▶ _MATERIAL PROVIDED_
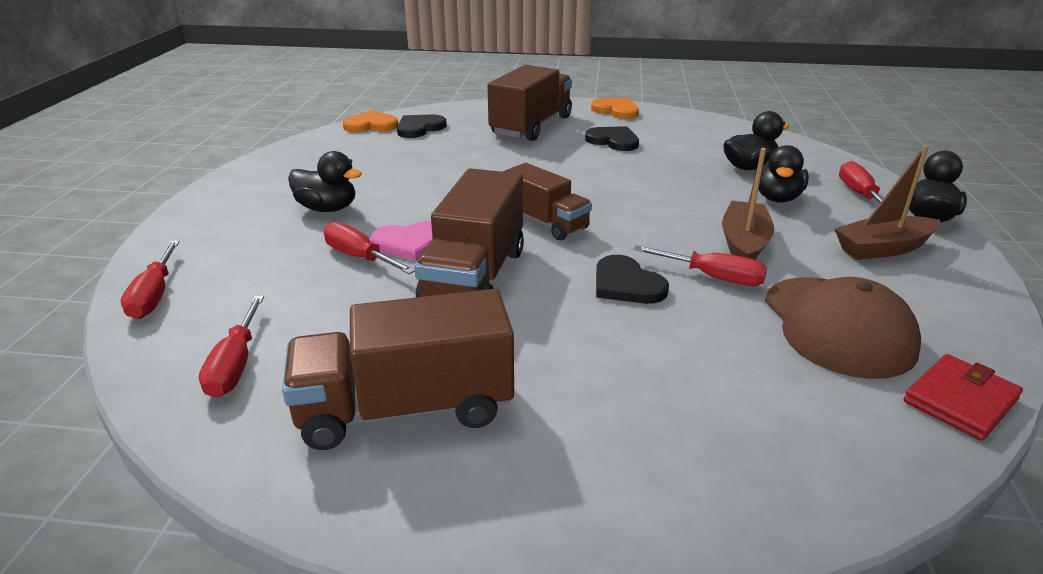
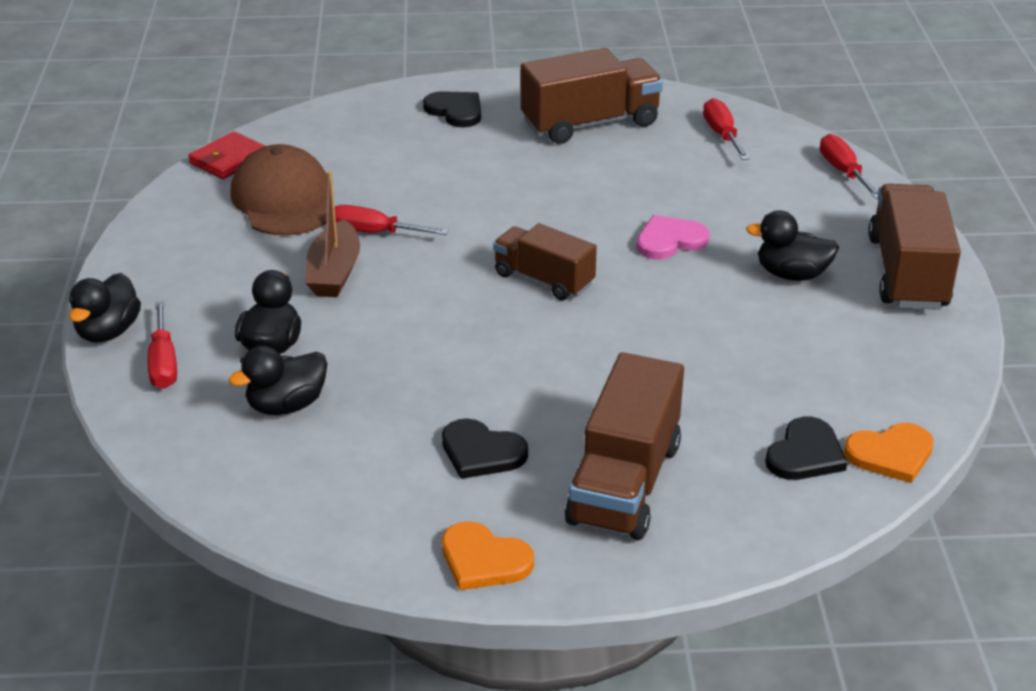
camera: 170 degrees right, 5 degrees up
(360, 257) = (706, 221): red screwdriver -> none
(474, 277) = (589, 212): brown truck -> brown truck (907, 273)
(626, 284) = (453, 218): black heart -> black heart (455, 111)
(883, 248) = (193, 281): brown boat -> none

▶ _EXERCISE OBJECTIVE_
Images are to be left out when the records above are written out again exactly.

▶ _ANSWER TO THE PROBLEM_
camera: 170 degrees right, 5 degrees up
(360, 257) = (706, 221): red screwdriver -> none
(474, 277) = (589, 212): brown truck -> brown truck (907, 273)
(626, 284) = (453, 218): black heart -> black heart (455, 111)
(883, 248) = (193, 281): brown boat -> none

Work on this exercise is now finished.